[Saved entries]
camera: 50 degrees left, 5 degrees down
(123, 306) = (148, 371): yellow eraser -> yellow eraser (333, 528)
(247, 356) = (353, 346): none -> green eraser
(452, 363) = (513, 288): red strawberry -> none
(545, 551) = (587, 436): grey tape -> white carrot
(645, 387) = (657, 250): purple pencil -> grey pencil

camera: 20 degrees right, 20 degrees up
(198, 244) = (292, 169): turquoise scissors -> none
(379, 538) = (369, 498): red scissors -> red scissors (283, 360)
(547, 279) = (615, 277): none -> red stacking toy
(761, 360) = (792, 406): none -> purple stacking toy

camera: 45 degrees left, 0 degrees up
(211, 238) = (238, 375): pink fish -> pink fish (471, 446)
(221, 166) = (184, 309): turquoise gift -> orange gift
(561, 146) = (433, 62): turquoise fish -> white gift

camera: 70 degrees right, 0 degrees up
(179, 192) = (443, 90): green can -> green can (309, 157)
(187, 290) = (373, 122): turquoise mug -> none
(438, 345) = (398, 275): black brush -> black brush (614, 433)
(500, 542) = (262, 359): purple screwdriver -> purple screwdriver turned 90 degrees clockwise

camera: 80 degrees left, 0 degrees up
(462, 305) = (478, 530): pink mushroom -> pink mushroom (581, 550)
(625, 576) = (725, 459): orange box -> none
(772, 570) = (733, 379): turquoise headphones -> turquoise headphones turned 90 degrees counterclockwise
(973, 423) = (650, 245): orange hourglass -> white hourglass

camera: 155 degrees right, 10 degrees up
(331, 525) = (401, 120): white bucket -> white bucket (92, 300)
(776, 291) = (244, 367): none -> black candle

__Task details__:
Using the data above, print exactly the lines from the line that contains "(761, 360) = (792, 406): none" through the line that contains "(625, 576) = (725, 459): orange box -> none", with both included.

__Result of this task__:
(761, 360) = (792, 406): none -> purple stacking toy

camera: 45 degrees left, 0 degrees up
(211, 238) = (238, 375): pink fish -> pink fish (471, 446)
(221, 166) = (184, 309): turquoise gift -> orange gift
(561, 146) = (433, 62): turquoise fish -> white gift

camera: 70 degrees right, 0 degrees up
(179, 192) = (443, 90): green can -> green can (309, 157)
(187, 290) = (373, 122): turquoise mug -> none
(438, 345) = (398, 275): black brush -> black brush (614, 433)
(500, 542) = (262, 359): purple screwdriver -> purple screwdriver turned 90 degrees clockwise

camera: 80 degrees left, 0 degrees up
(462, 305) = (478, 530): pink mushroom -> pink mushroom (581, 550)
(625, 576) = (725, 459): orange box -> none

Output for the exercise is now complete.